- AIM OF THE EXERCISE
Convert the text lines in the entries into a JSON list of strings, with one string per line and blank lines omitted. Leave out the pictures.

[Collected data]
▼

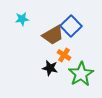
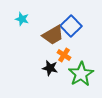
cyan star: rotated 24 degrees clockwise
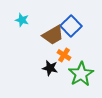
cyan star: moved 1 px down
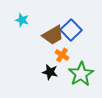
blue square: moved 4 px down
orange cross: moved 2 px left
black star: moved 4 px down
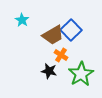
cyan star: rotated 16 degrees clockwise
orange cross: moved 1 px left
black star: moved 1 px left, 1 px up
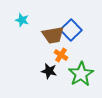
cyan star: rotated 16 degrees counterclockwise
brown trapezoid: rotated 20 degrees clockwise
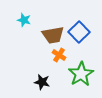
cyan star: moved 2 px right
blue square: moved 8 px right, 2 px down
orange cross: moved 2 px left
black star: moved 7 px left, 11 px down
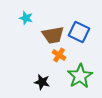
cyan star: moved 2 px right, 2 px up
blue square: rotated 20 degrees counterclockwise
green star: moved 1 px left, 2 px down
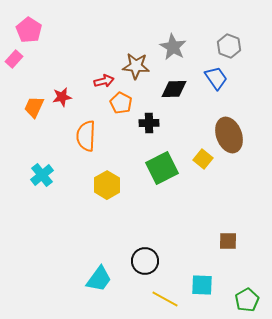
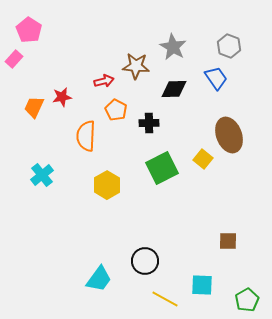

▲

- WRITTEN RESPONSE
[
  "cyan star: rotated 24 degrees clockwise",
  "cyan star: moved 1 px down",
  "blue square: moved 4 px down",
  "orange cross: moved 2 px left",
  "black star: moved 4 px down",
  "cyan star: rotated 16 degrees clockwise",
  "orange cross: moved 1 px left",
  "black star: moved 1 px left, 1 px up",
  "cyan star: rotated 16 degrees counterclockwise",
  "brown trapezoid: rotated 20 degrees clockwise",
  "cyan star: moved 2 px right",
  "blue square: moved 8 px right, 2 px down",
  "orange cross: moved 2 px left",
  "black star: moved 7 px left, 11 px down",
  "cyan star: moved 2 px right, 2 px up",
  "blue square: rotated 20 degrees counterclockwise",
  "green star: moved 1 px left, 2 px down"
]